[WORK REQUEST]
Copy nothing from the entries below except the lines from the one containing "IC37 pin VOUT: +5V -> GND" through the one containing "D6: LED (A MID, K", and copy those exactly.

(Change listing data)
____

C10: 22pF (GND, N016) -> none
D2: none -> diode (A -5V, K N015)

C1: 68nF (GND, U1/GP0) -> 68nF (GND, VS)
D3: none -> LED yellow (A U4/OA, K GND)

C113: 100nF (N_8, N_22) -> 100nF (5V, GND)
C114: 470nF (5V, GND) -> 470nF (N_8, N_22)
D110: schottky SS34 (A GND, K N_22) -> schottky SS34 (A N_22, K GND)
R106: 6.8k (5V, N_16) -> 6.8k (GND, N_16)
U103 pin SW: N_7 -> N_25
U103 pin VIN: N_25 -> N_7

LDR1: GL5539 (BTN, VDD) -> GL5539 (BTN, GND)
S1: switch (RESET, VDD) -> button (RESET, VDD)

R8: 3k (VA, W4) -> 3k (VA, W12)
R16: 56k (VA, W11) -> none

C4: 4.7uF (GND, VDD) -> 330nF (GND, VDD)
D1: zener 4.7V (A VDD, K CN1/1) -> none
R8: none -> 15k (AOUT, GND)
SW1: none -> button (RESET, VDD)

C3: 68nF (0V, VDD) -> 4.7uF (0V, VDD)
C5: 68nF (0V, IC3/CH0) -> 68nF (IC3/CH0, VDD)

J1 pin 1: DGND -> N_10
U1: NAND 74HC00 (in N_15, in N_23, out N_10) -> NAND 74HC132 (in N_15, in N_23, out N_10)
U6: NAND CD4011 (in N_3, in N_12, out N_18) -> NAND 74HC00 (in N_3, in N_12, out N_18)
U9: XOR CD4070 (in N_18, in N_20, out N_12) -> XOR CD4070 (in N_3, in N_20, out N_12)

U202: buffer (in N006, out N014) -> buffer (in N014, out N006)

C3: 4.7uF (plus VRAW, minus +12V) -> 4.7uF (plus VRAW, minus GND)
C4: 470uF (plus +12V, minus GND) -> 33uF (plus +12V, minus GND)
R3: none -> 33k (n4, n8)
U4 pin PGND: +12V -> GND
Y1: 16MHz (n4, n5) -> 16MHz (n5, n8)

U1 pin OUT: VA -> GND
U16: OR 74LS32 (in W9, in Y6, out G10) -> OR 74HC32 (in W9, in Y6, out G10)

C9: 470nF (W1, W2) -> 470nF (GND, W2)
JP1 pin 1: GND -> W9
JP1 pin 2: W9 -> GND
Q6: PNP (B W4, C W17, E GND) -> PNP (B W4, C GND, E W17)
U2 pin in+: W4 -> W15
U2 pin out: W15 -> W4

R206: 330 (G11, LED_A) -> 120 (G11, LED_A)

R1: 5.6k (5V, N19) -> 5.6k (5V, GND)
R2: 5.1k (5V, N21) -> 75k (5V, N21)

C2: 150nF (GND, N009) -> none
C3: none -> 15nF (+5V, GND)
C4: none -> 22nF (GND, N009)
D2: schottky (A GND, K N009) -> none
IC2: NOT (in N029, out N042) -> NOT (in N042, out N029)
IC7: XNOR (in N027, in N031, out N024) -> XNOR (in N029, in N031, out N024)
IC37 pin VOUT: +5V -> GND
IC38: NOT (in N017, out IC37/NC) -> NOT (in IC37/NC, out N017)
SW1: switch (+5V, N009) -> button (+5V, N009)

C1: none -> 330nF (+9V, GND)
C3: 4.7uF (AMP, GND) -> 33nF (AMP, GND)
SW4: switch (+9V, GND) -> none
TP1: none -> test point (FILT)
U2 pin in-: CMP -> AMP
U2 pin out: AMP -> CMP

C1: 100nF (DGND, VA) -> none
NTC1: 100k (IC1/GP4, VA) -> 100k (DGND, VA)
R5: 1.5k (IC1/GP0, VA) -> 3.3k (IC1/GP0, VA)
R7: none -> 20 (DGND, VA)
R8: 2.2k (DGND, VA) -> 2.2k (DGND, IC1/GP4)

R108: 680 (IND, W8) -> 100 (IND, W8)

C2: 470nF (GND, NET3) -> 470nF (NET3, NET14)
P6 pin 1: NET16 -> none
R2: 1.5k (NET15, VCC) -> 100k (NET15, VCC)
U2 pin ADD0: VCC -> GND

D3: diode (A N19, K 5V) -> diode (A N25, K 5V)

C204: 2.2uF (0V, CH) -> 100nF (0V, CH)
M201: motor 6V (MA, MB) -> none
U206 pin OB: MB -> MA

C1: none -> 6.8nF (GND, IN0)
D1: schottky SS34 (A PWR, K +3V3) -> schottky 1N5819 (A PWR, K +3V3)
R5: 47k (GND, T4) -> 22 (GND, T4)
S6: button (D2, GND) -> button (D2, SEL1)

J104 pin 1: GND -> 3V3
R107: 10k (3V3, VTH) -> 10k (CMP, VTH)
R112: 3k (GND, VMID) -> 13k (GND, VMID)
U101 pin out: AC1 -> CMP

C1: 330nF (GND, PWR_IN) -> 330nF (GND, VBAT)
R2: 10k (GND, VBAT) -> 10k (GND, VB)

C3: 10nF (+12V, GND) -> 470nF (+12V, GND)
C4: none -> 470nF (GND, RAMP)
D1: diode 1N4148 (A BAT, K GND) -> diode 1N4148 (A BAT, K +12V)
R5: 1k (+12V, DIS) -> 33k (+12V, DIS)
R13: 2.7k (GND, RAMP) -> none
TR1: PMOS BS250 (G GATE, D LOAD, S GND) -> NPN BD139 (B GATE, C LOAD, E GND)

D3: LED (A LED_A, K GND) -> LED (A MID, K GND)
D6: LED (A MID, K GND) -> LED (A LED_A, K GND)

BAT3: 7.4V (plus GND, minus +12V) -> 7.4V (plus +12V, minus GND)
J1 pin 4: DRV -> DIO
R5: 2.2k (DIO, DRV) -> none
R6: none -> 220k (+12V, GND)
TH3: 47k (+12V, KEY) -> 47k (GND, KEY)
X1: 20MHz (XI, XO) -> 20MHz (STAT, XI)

____

[EXERCISE RESULT]
IC37 pin VOUT: +5V -> GND
IC38: NOT (in N017, out IC37/NC) -> NOT (in IC37/NC, out N017)
SW1: switch (+5V, N009) -> button (+5V, N009)

C1: none -> 330nF (+9V, GND)
C3: 4.7uF (AMP, GND) -> 33nF (AMP, GND)
SW4: switch (+9V, GND) -> none
TP1: none -> test point (FILT)
U2 pin in-: CMP -> AMP
U2 pin out: AMP -> CMP

C1: 100nF (DGND, VA) -> none
NTC1: 100k (IC1/GP4, VA) -> 100k (DGND, VA)
R5: 1.5k (IC1/GP0, VA) -> 3.3k (IC1/GP0, VA)
R7: none -> 20 (DGND, VA)
R8: 2.2k (DGND, VA) -> 2.2k (DGND, IC1/GP4)

R108: 680 (IND, W8) -> 100 (IND, W8)

C2: 470nF (GND, NET3) -> 470nF (NET3, NET14)
P6 pin 1: NET16 -> none
R2: 1.5k (NET15, VCC) -> 100k (NET15, VCC)
U2 pin ADD0: VCC -> GND

D3: diode (A N19, K 5V) -> diode (A N25, K 5V)

C204: 2.2uF (0V, CH) -> 100nF (0V, CH)
M201: motor 6V (MA, MB) -> none
U206 pin OB: MB -> MA

C1: none -> 6.8nF (GND, IN0)
D1: schottky SS34 (A PWR, K +3V3) -> schottky 1N5819 (A PWR, K +3V3)
R5: 47k (GND, T4) -> 22 (GND, T4)
S6: button (D2, GND) -> button (D2, SEL1)

J104 pin 1: GND -> 3V3
R107: 10k (3V3, VTH) -> 10k (CMP, VTH)
R112: 3k (GND, VMID) -> 13k (GND, VMID)
U101 pin out: AC1 -> CMP

C1: 330nF (GND, PWR_IN) -> 330nF (GND, VBAT)
R2: 10k (GND, VBAT) -> 10k (GND, VB)

C3: 10nF (+12V, GND) -> 470nF (+12V, GND)
C4: none -> 470nF (GND, RAMP)
D1: diode 1N4148 (A BAT, K GND) -> diode 1N4148 (A BAT, K +12V)
R5: 1k (+12V, DIS) -> 33k (+12V, DIS)
R13: 2.7k (GND, RAMP) -> none
TR1: PMOS BS250 (G GATE, D LOAD, S GND) -> NPN BD139 (B GATE, C LOAD, E GND)

D3: LED (A LED_A, K GND) -> LED (A MID, K GND)
D6: LED (A MID, K GND) -> LED (A LED_A, K GND)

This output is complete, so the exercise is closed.